■ EXTRACTED ENTRIES
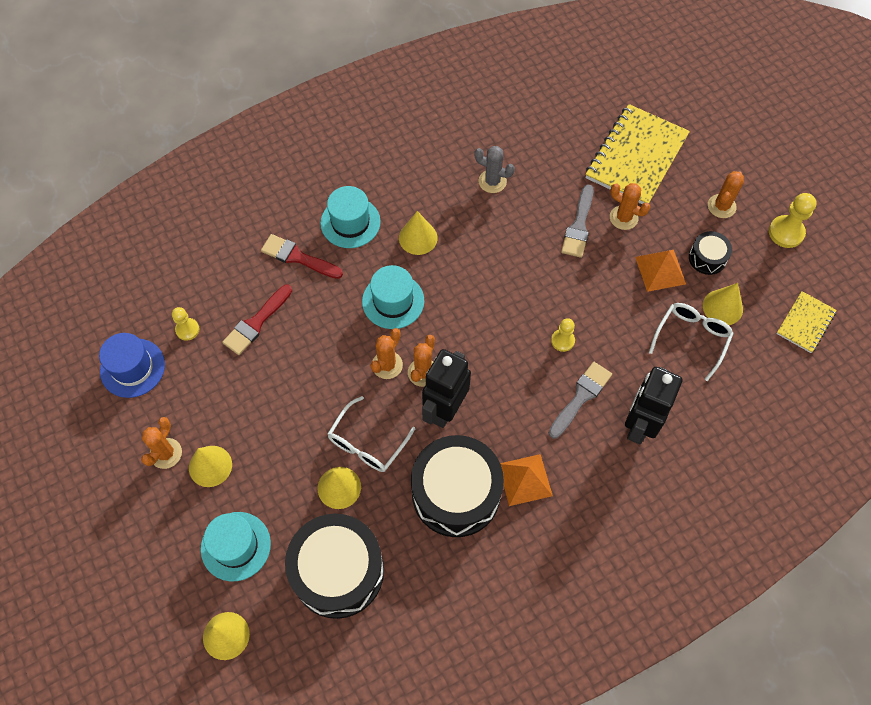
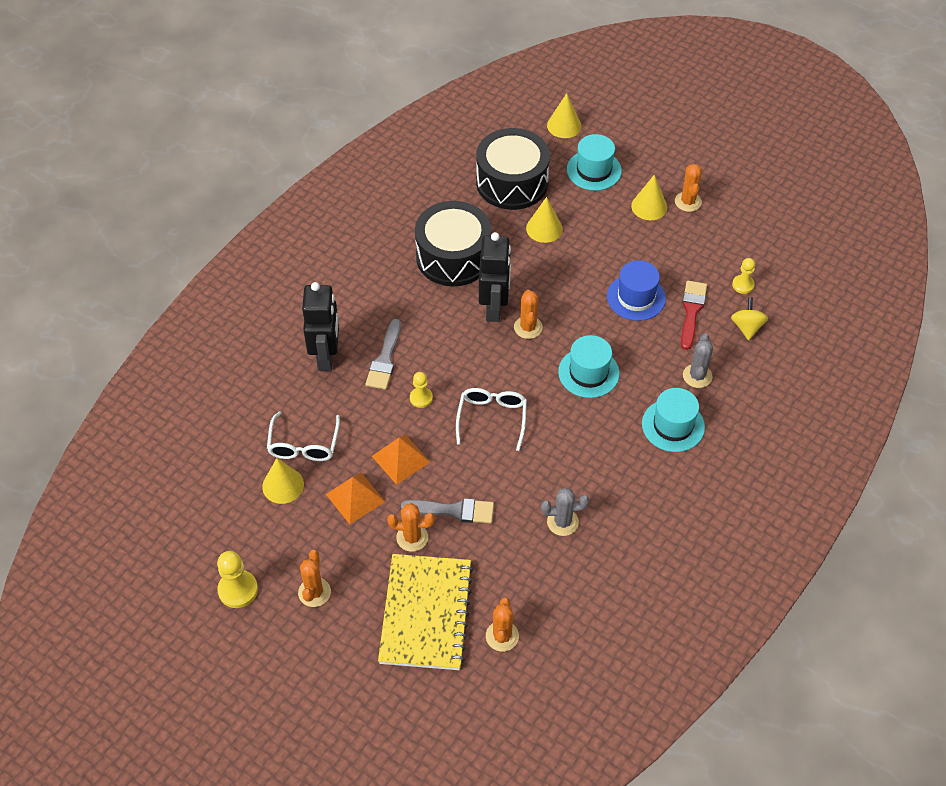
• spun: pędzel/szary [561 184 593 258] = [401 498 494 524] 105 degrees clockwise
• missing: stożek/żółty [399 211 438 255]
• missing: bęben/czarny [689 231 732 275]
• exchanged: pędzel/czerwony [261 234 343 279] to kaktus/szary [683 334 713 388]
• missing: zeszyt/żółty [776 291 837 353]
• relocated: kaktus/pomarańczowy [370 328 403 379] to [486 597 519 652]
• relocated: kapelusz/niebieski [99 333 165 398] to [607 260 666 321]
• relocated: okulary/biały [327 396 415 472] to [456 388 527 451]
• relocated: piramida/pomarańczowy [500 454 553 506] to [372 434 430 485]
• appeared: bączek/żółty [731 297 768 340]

■ WORK TO BE COMPLETED
Sift through the material above and copy the lines that contain the word "pomarańczowy".

■ TASK SOLUTION
• relocated: kaktus/pomarańczowy [370 328 403 379] to [486 597 519 652]
• relocated: piramida/pomarańczowy [500 454 553 506] to [372 434 430 485]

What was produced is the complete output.